Recorded data
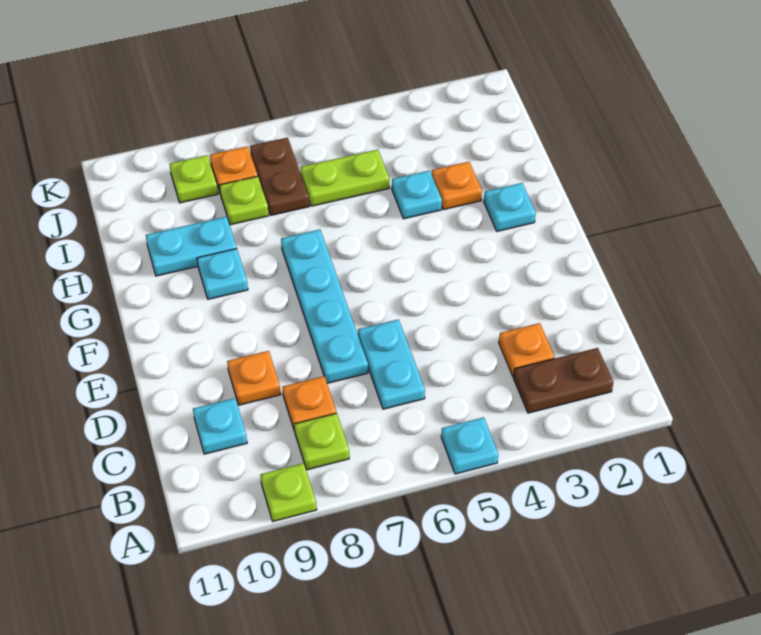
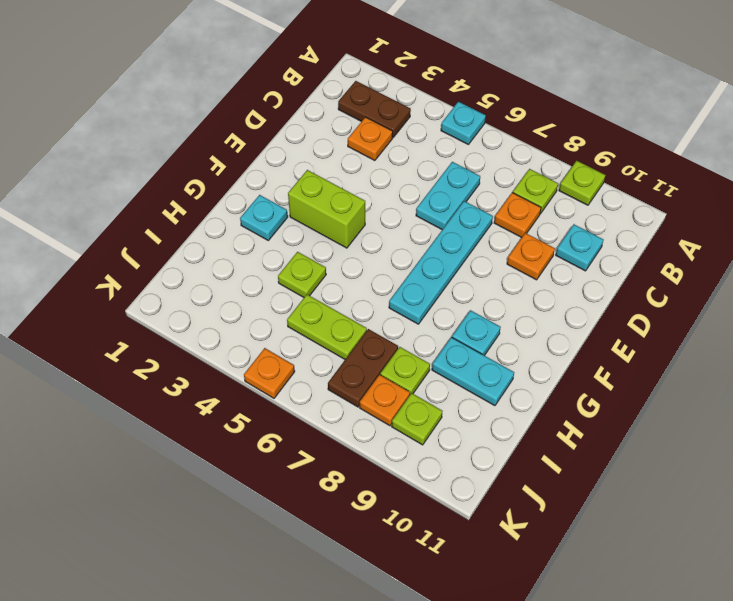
none -> lime brick F3:F4 level 1
orange plate H3 level 1 -> orange plate K5 level 1
cyan plate H4 level 1 -> lime plate H4 level 1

Your instructions
Copy the listing above exactly, minus the pictures.

Reply to the exercise
none -> lime brick F3:F4 level 1
orange plate H3 level 1 -> orange plate K5 level 1
cyan plate H4 level 1 -> lime plate H4 level 1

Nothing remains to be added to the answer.